Remote sensing detection data:
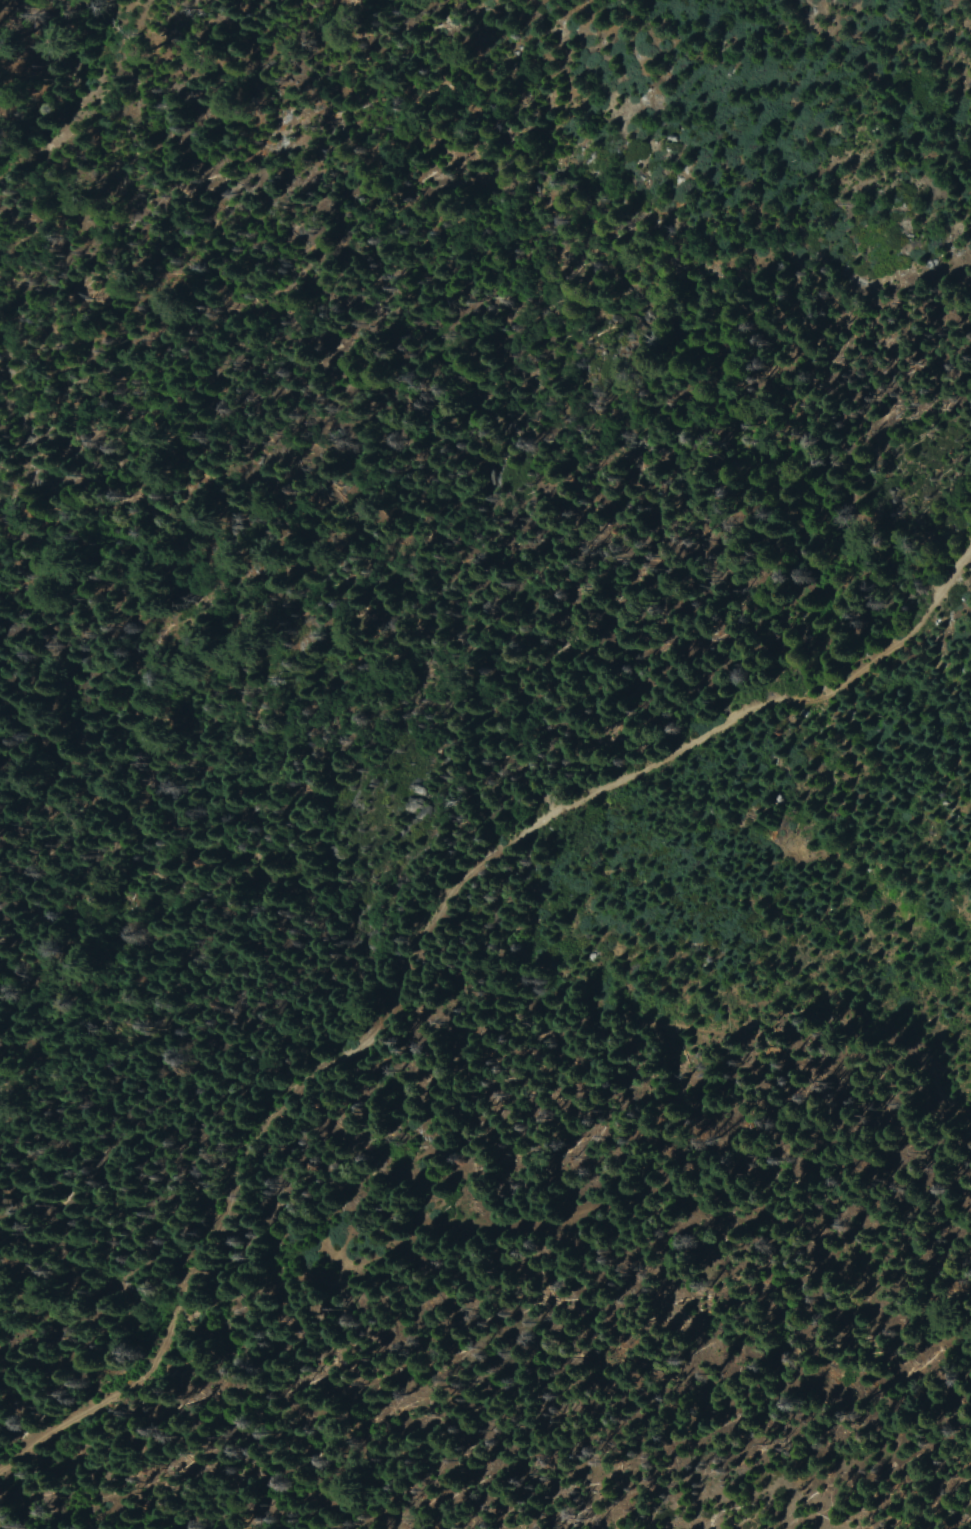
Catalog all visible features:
road: (84, 96)
road: (419, 944)
road: (483, 1159)

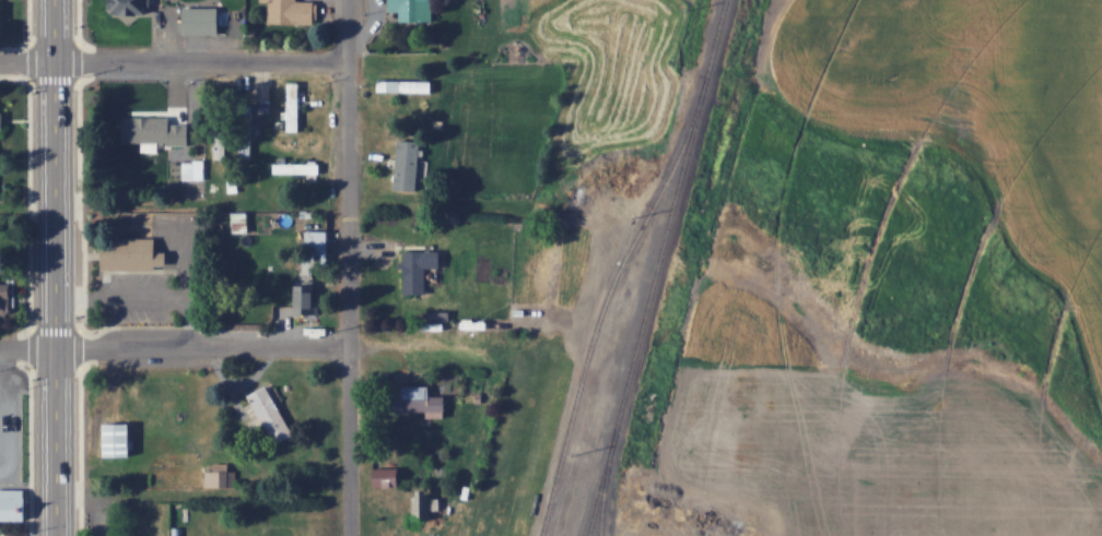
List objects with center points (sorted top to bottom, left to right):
building: (409, 9)
building: (295, 11)
building: (1, 14)
building: (203, 19)
road: (176, 62)
building: (2, 117)
building: (161, 152)
building: (298, 166)
building: (242, 222)
building: (318, 248)
building: (130, 254)
road: (56, 267)
road: (352, 267)
building: (420, 267)
railway: (657, 268)
crop: (911, 275)
building: (303, 298)
railway: (601, 313)
road: (176, 343)
building: (420, 399)
building: (272, 414)
building: (120, 439)
building: (14, 501)
railway: (601, 502)
building: (423, 503)

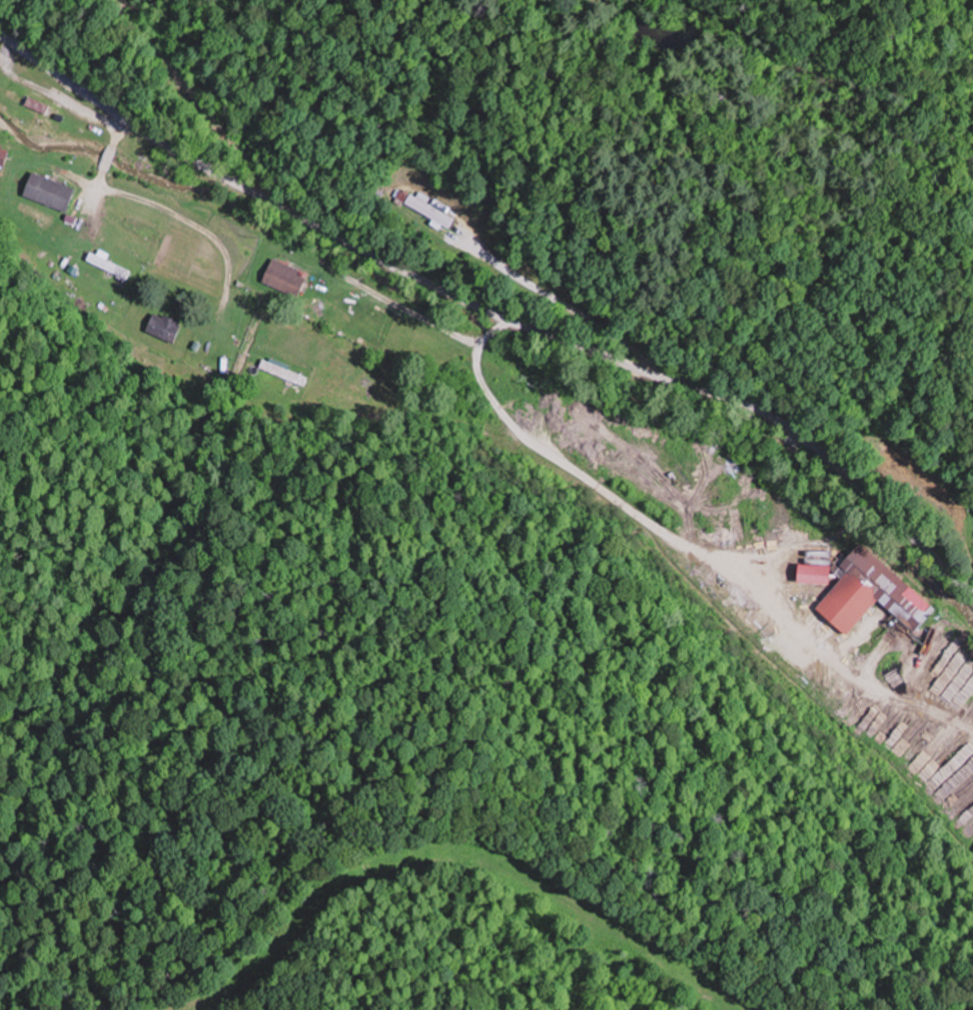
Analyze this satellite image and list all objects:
road: (207, 84)
building: (28, 100)
building: (4, 155)
building: (51, 191)
building: (441, 217)
building: (285, 278)
road: (492, 311)
building: (164, 328)
building: (273, 382)
building: (930, 496)
building: (868, 590)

INSTRUCTION: Each line above is to be copied exactly, and the pictures are to be dropped.

SOLUTION:
Catalog all visible features:
road: (84, 96)
road: (419, 944)
road: (483, 1159)

List objects with center points (sorted top to bottom, left to right):
building: (409, 9)
building: (295, 11)
building: (1, 14)
building: (203, 19)
road: (176, 62)
building: (2, 117)
building: (161, 152)
building: (298, 166)
building: (242, 222)
building: (318, 248)
building: (130, 254)
road: (56, 267)
road: (352, 267)
building: (420, 267)
railway: (657, 268)
crop: (911, 275)
building: (303, 298)
railway: (601, 313)
road: (176, 343)
building: (420, 399)
building: (272, 414)
building: (120, 439)
building: (14, 501)
railway: (601, 502)
building: (423, 503)

Analyze this satellite image and list all objects:
road: (207, 84)
building: (28, 100)
building: (4, 155)
building: (51, 191)
building: (441, 217)
building: (285, 278)
road: (492, 311)
building: (164, 328)
building: (273, 382)
building: (930, 496)
building: (868, 590)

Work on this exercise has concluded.